Data items:

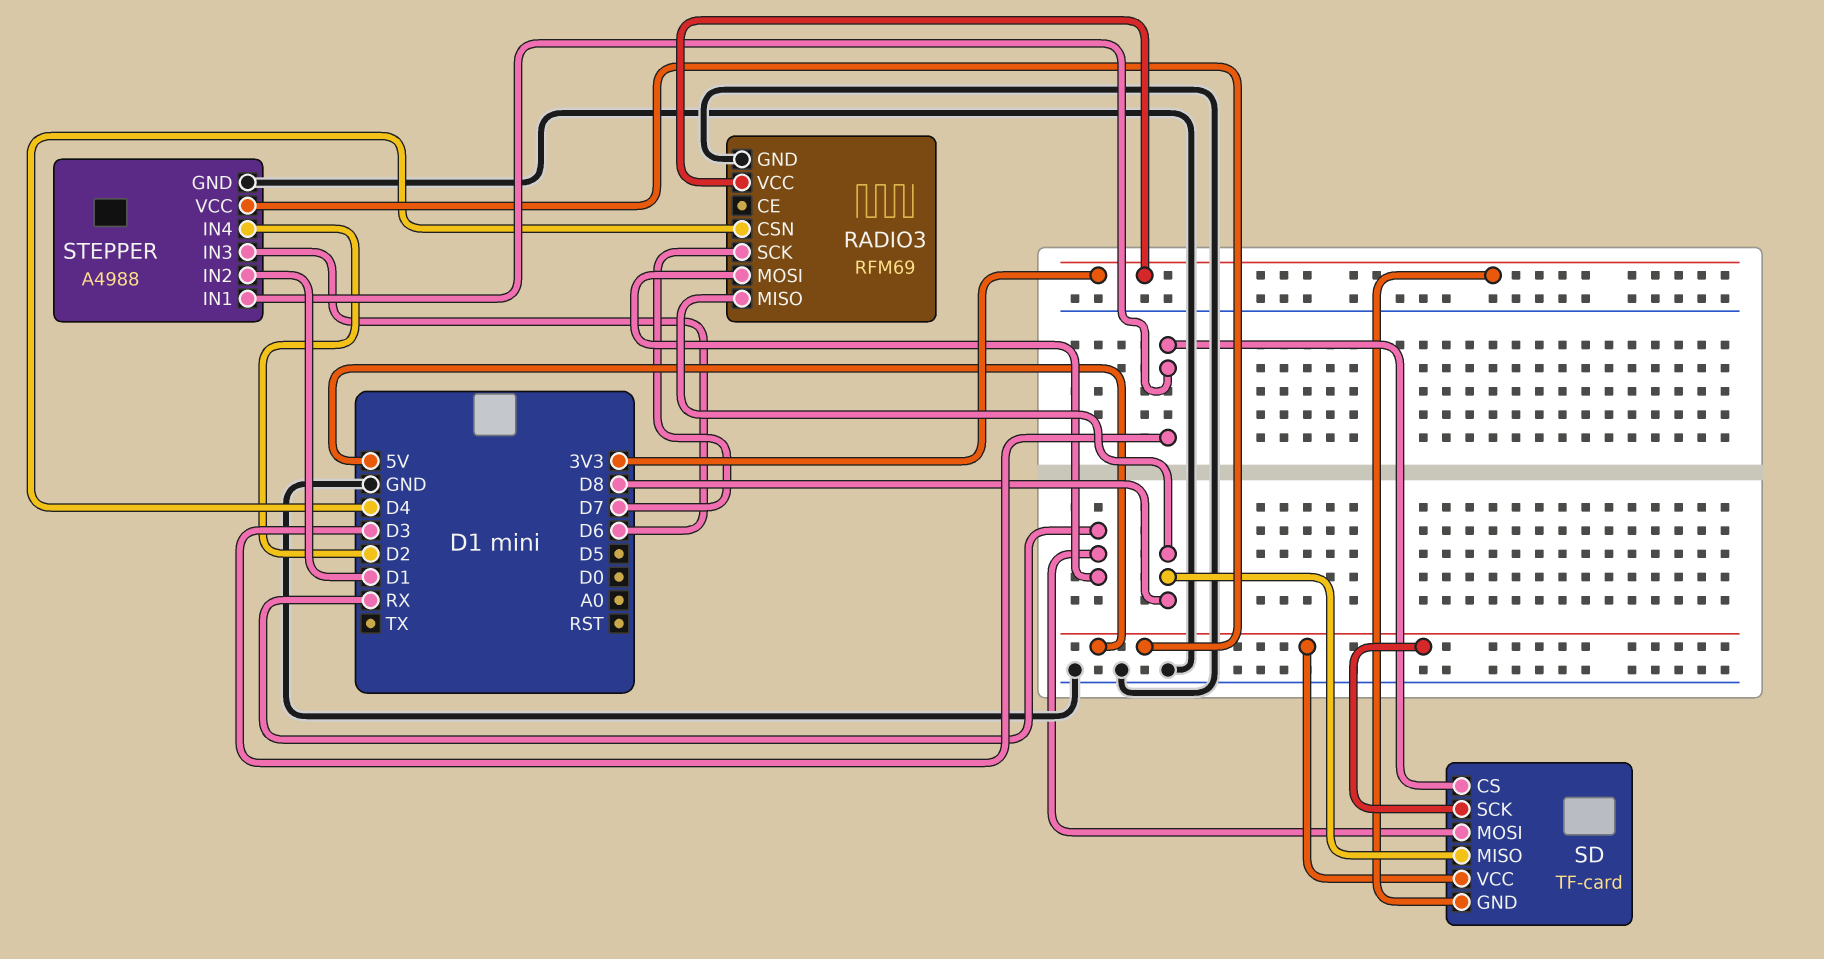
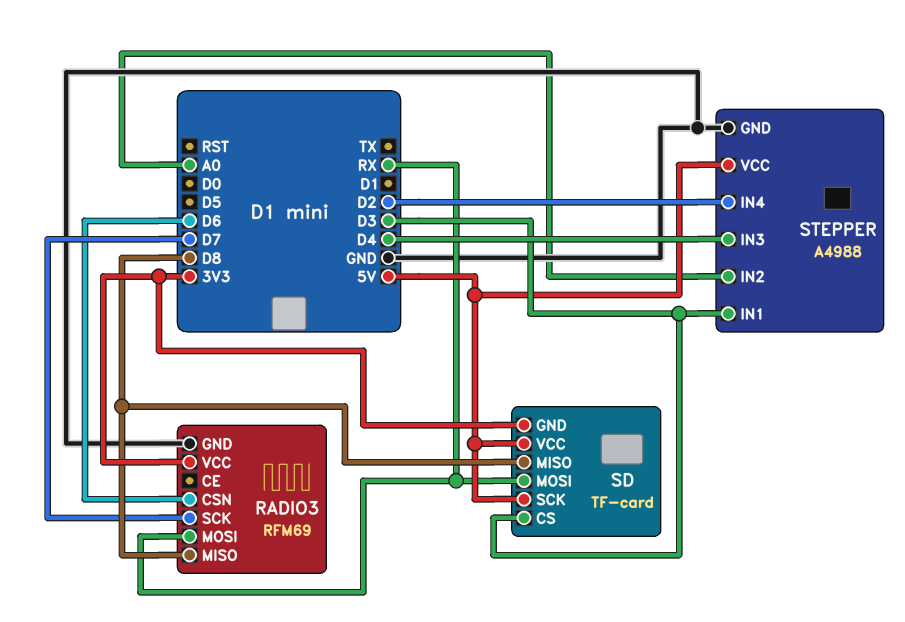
RADIO3 pin CSN: D4 -> D6
STEPPER pin IN2: D1 -> A0
STEPPER pin IN3: D6 -> D4

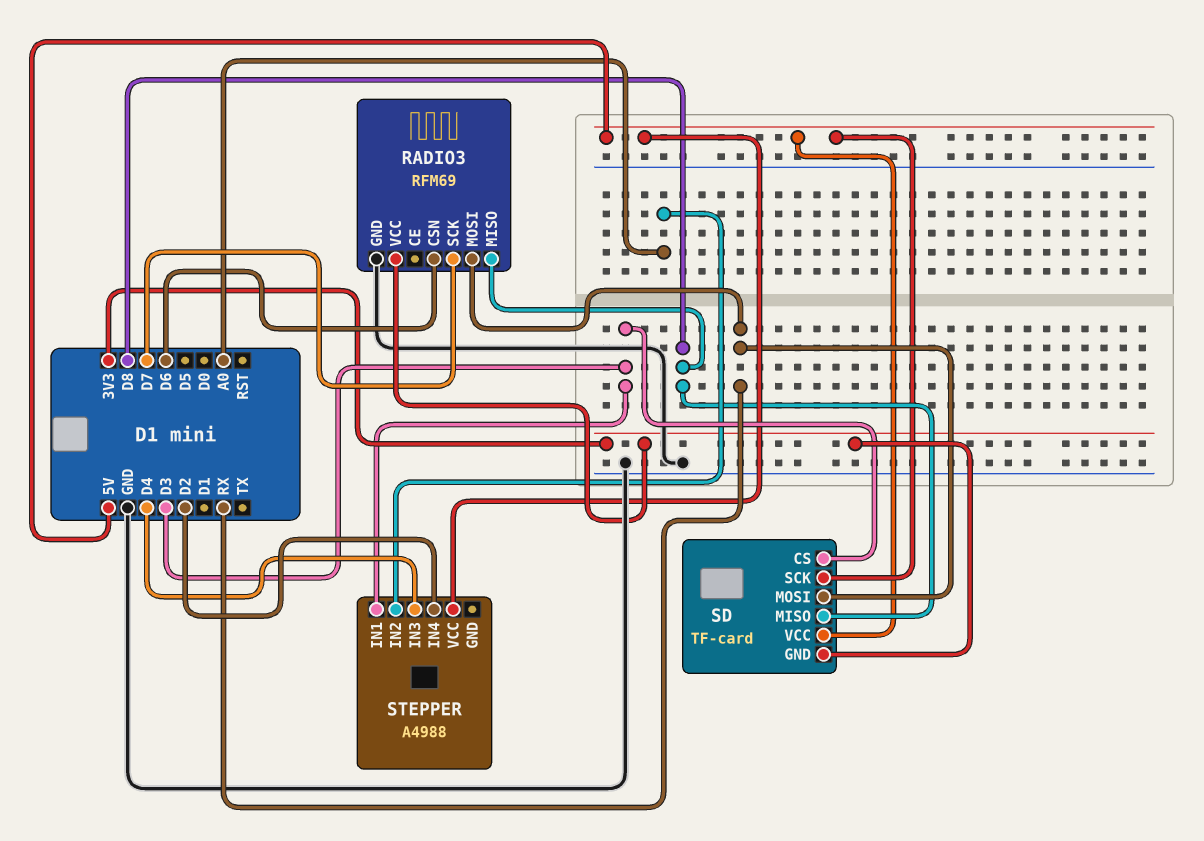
STEPPER pin GND: GND -> none

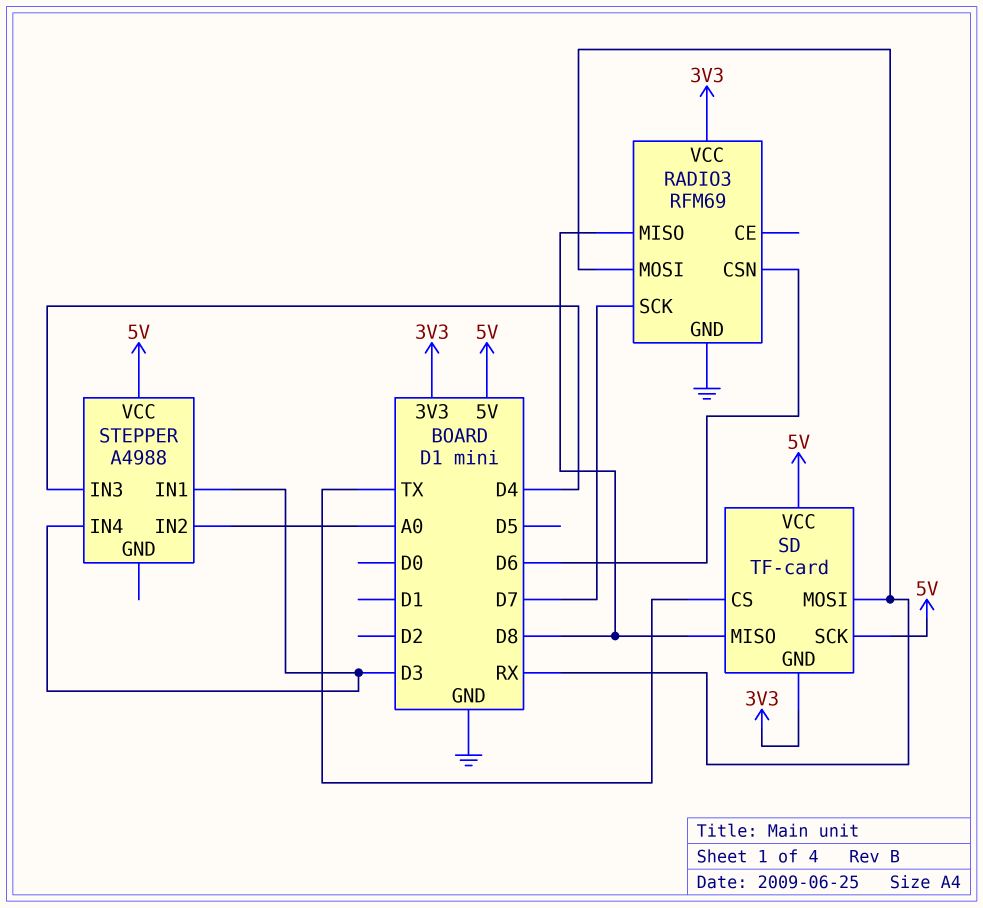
SD pin CS: D3 -> TX
STEPPER pin IN4: D2 -> D3

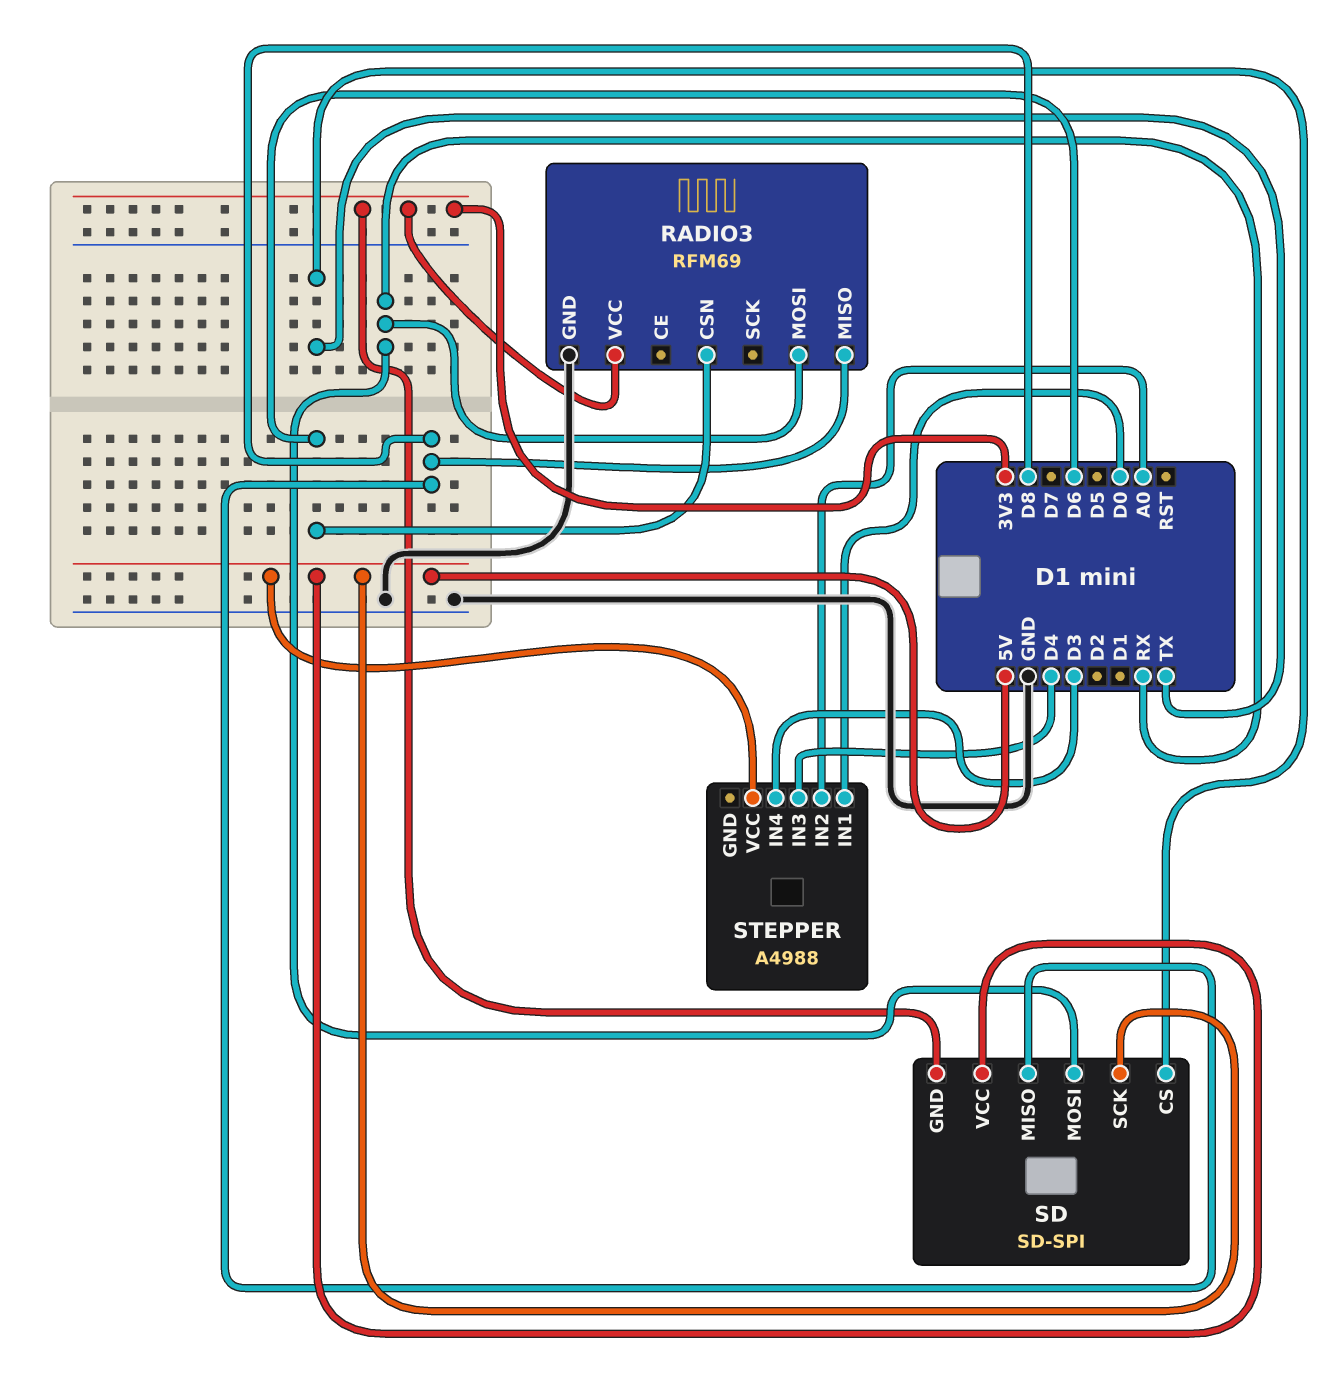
RADIO3 pin SCK: D7 -> none
SD: TF-card -> SD-SPI
STEPPER pin IN1: D3 -> D0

* _Task instructions_
Reproduce each line of the records in which "none" appears.

* _Finished task_
STEPPER pin GND: GND -> none
RADIO3 pin SCK: D7 -> none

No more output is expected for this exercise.